*** Opening of Data records ***

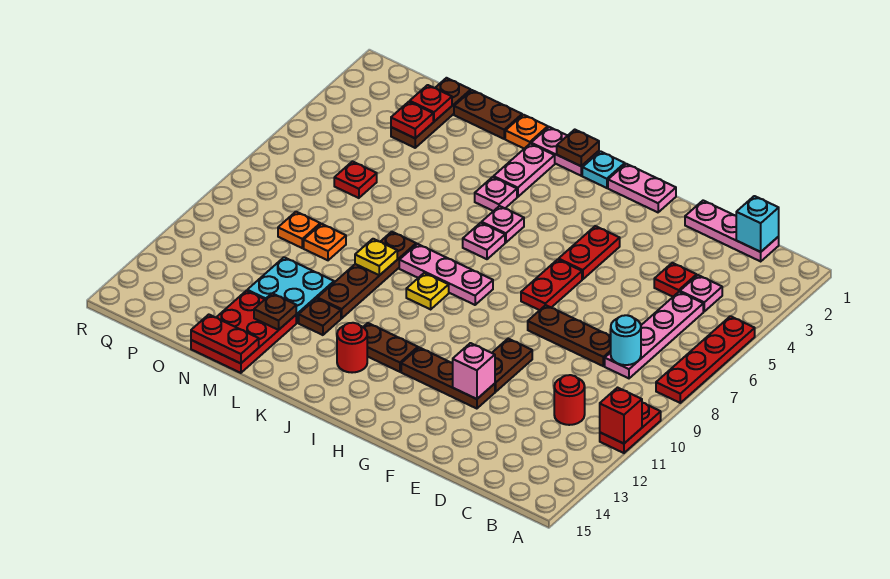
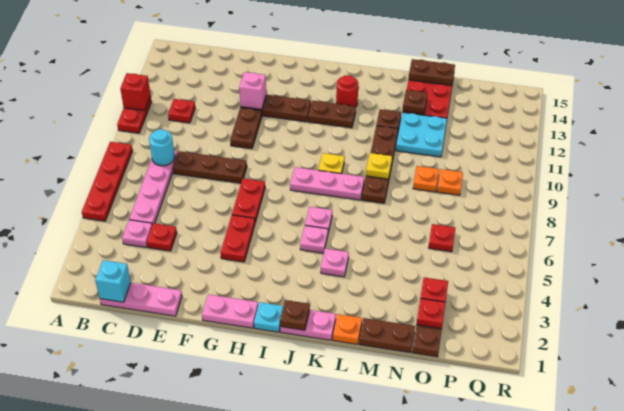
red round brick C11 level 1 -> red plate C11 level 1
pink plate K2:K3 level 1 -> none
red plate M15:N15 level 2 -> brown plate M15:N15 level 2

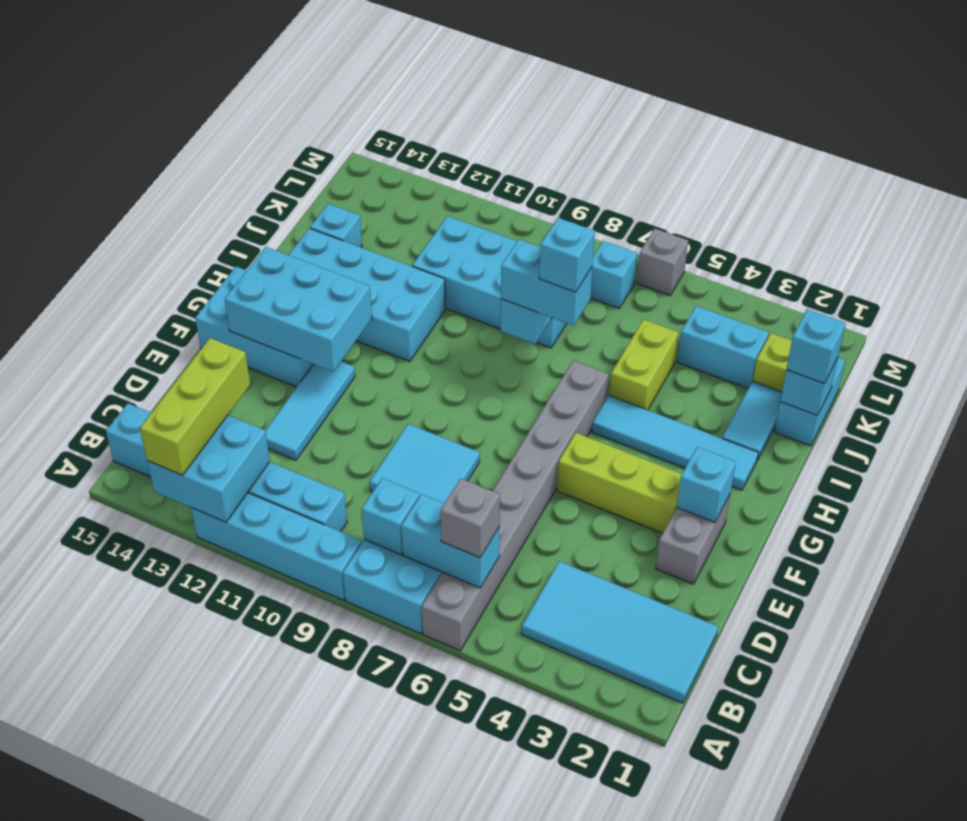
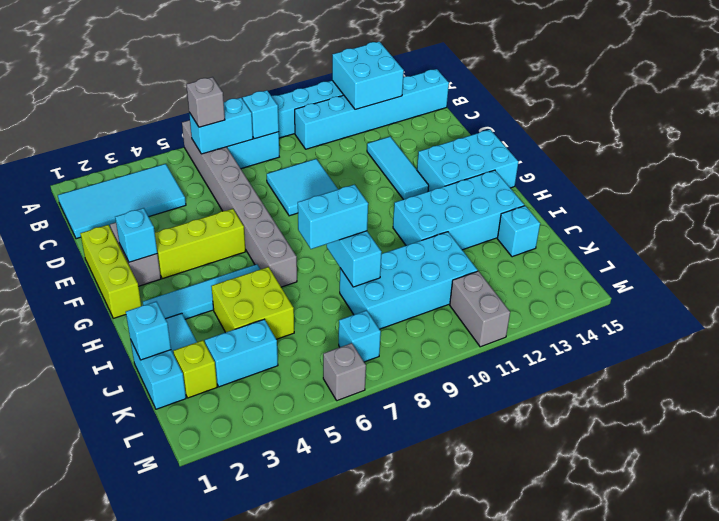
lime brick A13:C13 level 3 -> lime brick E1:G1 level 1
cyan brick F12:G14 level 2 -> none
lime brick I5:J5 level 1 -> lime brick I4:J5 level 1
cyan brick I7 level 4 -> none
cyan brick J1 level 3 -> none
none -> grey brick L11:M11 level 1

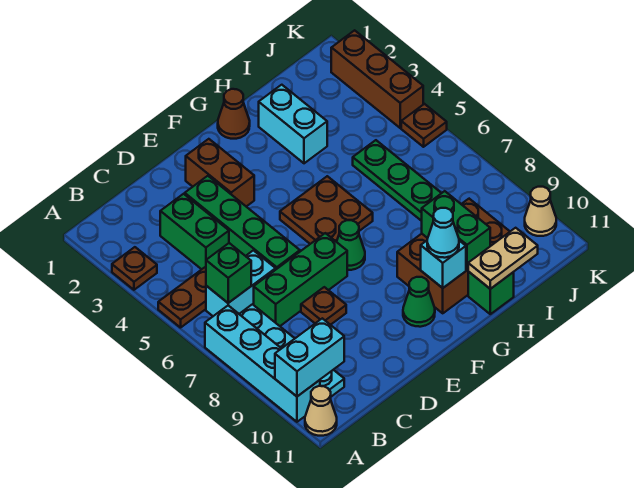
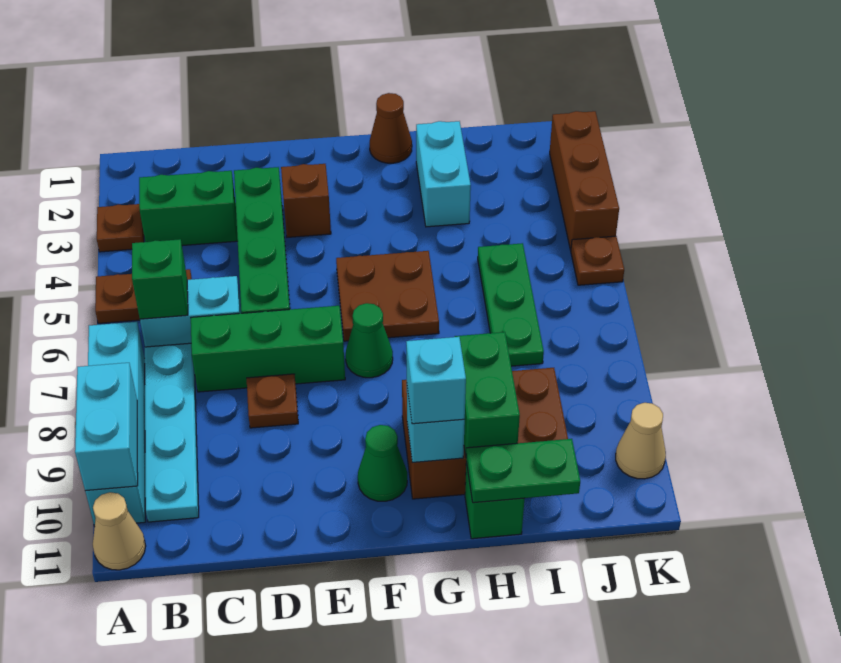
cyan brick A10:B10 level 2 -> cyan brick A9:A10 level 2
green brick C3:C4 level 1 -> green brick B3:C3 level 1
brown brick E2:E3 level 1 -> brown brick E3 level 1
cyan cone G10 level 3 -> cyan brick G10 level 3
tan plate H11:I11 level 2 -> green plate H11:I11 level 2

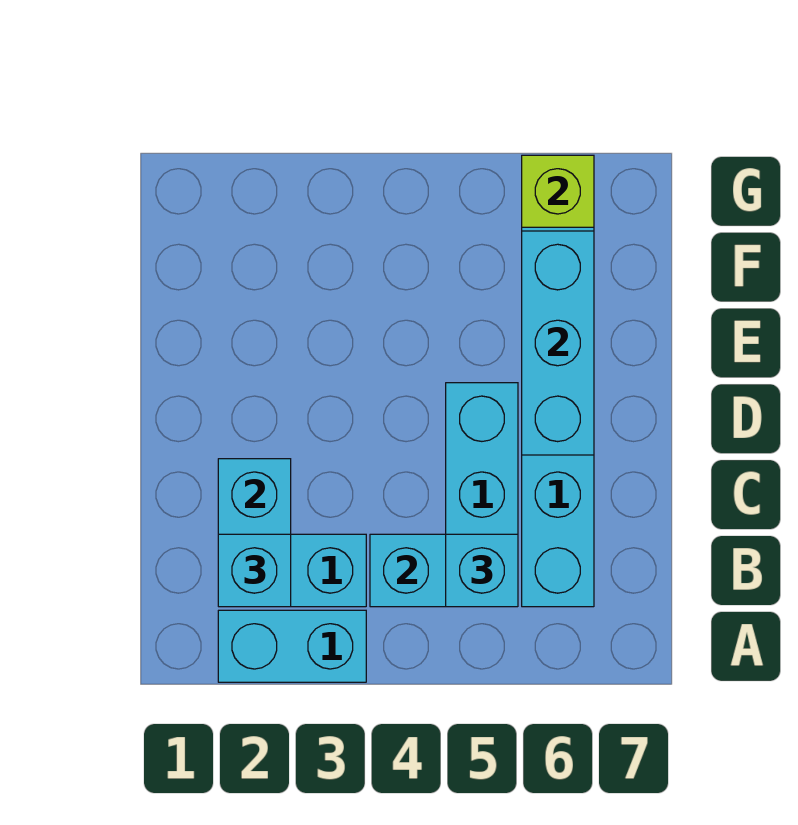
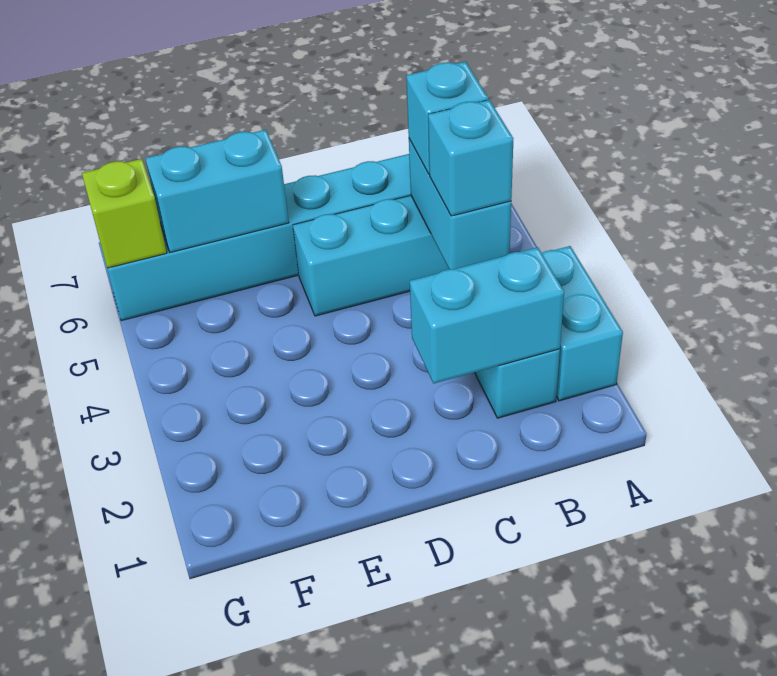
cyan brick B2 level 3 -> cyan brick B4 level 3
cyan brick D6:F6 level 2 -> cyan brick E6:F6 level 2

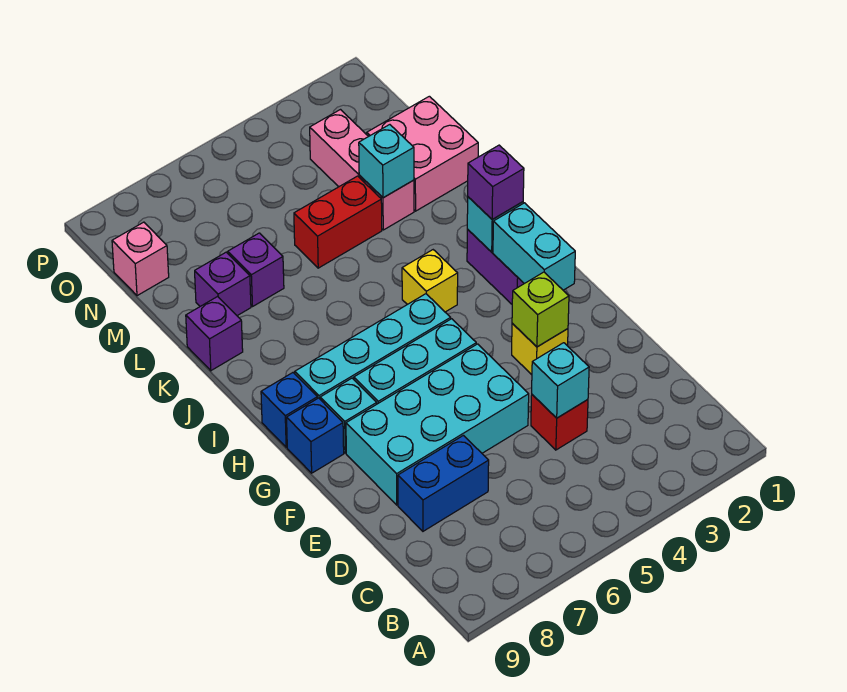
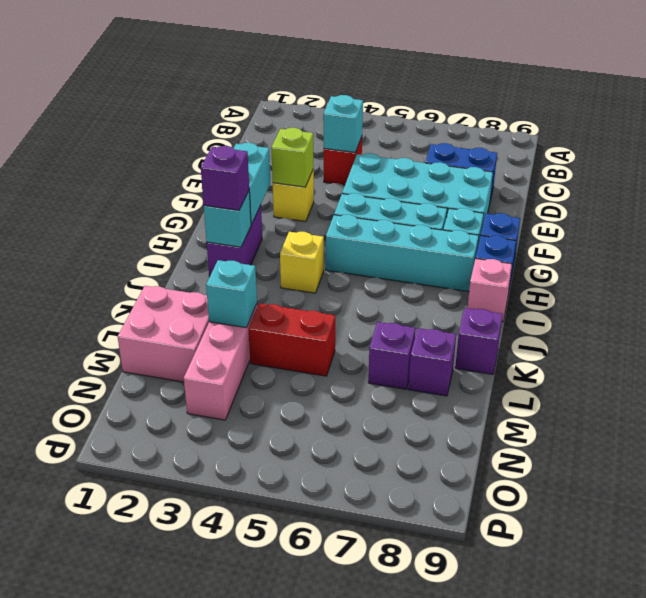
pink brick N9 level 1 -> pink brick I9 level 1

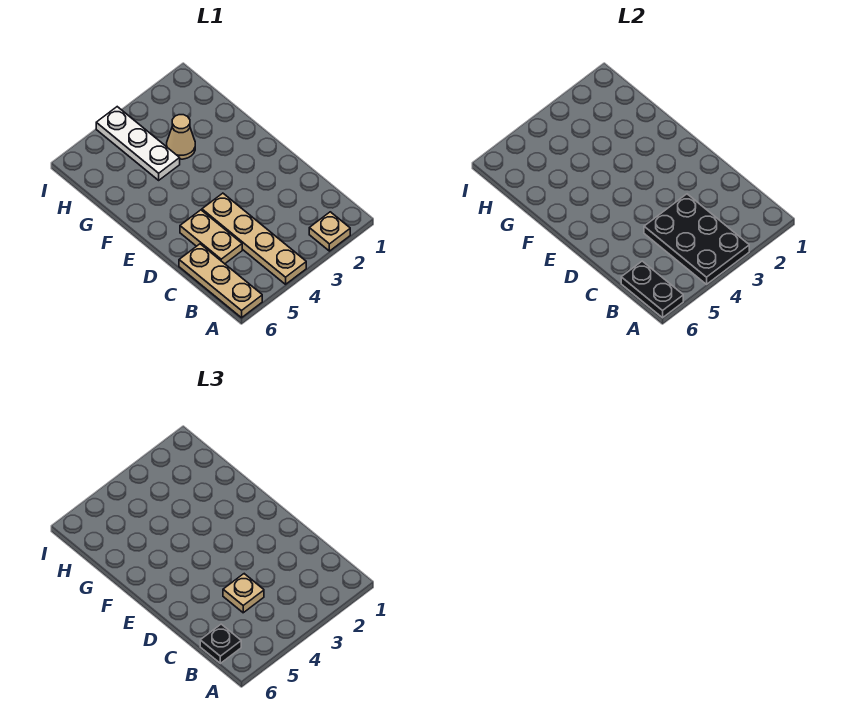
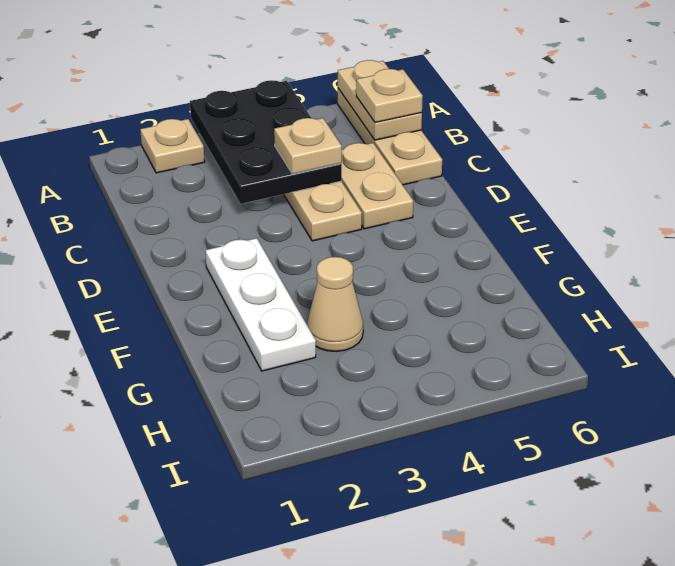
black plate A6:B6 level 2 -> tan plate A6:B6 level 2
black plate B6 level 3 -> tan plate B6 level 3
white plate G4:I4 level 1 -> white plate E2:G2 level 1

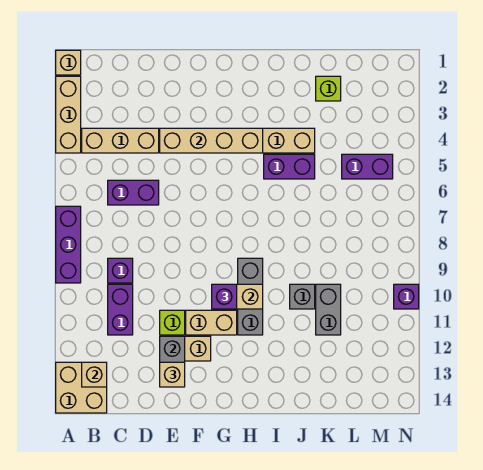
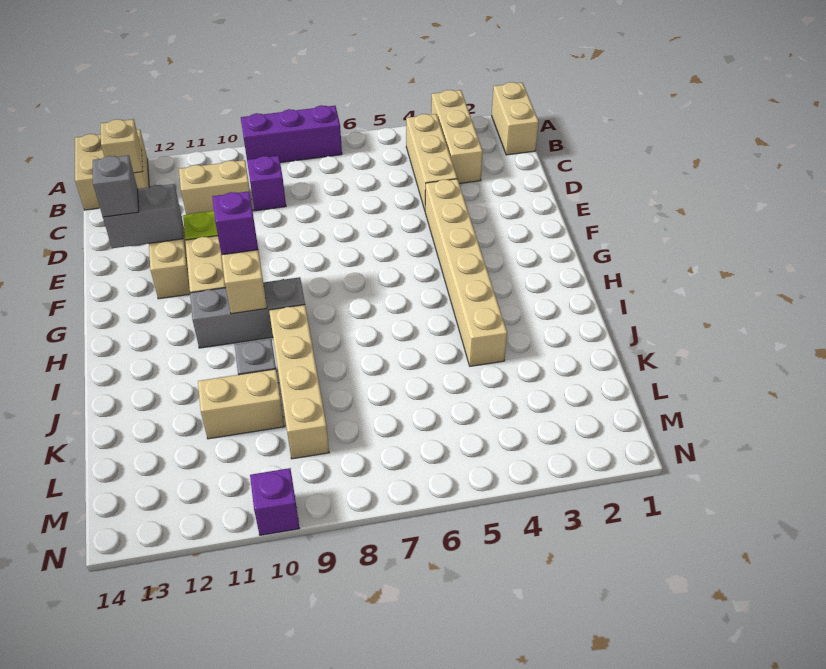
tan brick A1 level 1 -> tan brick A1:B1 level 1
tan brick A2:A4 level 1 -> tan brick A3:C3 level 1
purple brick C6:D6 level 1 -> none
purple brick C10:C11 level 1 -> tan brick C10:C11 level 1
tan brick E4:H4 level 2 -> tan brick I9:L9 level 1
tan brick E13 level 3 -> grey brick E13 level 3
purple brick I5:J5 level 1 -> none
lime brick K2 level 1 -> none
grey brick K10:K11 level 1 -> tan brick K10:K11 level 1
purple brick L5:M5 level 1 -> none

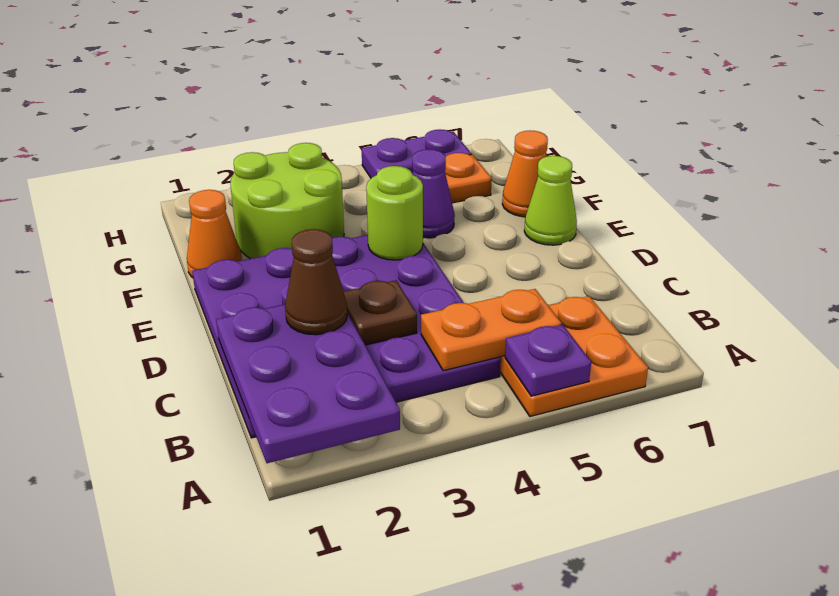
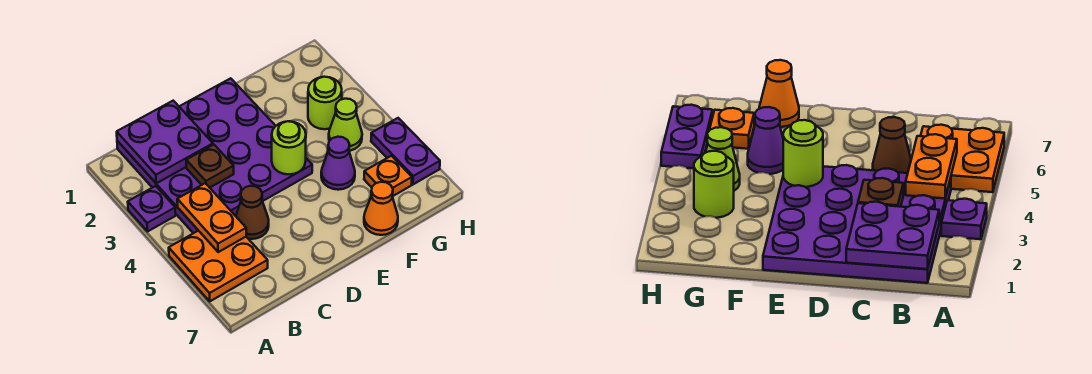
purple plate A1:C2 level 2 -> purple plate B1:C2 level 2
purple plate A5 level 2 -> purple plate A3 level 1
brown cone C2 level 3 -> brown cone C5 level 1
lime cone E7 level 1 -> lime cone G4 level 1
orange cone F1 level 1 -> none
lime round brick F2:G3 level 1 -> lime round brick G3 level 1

*** Close of Data records ***

In your copy of the records above, include every line exactly but no pictures.

Solution for this task:
red round brick C11 level 1 -> red plate C11 level 1
pink plate K2:K3 level 1 -> none
red plate M15:N15 level 2 -> brown plate M15:N15 level 2

lime brick A13:C13 level 3 -> lime brick E1:G1 level 1
cyan brick F12:G14 level 2 -> none
lime brick I5:J5 level 1 -> lime brick I4:J5 level 1
cyan brick I7 level 4 -> none
cyan brick J1 level 3 -> none
none -> grey brick L11:M11 level 1

cyan brick A10:B10 level 2 -> cyan brick A9:A10 level 2
green brick C3:C4 level 1 -> green brick B3:C3 level 1
brown brick E2:E3 level 1 -> brown brick E3 level 1
cyan cone G10 level 3 -> cyan brick G10 level 3
tan plate H11:I11 level 2 -> green plate H11:I11 level 2

cyan brick B2 level 3 -> cyan brick B4 level 3
cyan brick D6:F6 level 2 -> cyan brick E6:F6 level 2

pink brick N9 level 1 -> pink brick I9 level 1

black plate A6:B6 level 2 -> tan plate A6:B6 level 2
black plate B6 level 3 -> tan plate B6 level 3
white plate G4:I4 level 1 -> white plate E2:G2 level 1

tan brick A1 level 1 -> tan brick A1:B1 level 1
tan brick A2:A4 level 1 -> tan brick A3:C3 level 1
purple brick C6:D6 level 1 -> none
purple brick C10:C11 level 1 -> tan brick C10:C11 level 1
tan brick E4:H4 level 2 -> tan brick I9:L9 level 1
tan brick E13 level 3 -> grey brick E13 level 3
purple brick I5:J5 level 1 -> none
lime brick K2 level 1 -> none
grey brick K10:K11 level 1 -> tan brick K10:K11 level 1
purple brick L5:M5 level 1 -> none

purple plate A1:C2 level 2 -> purple plate B1:C2 level 2
purple plate A5 level 2 -> purple plate A3 level 1
brown cone C2 level 3 -> brown cone C5 level 1
lime cone E7 level 1 -> lime cone G4 level 1
orange cone F1 level 1 -> none
lime round brick F2:G3 level 1 -> lime round brick G3 level 1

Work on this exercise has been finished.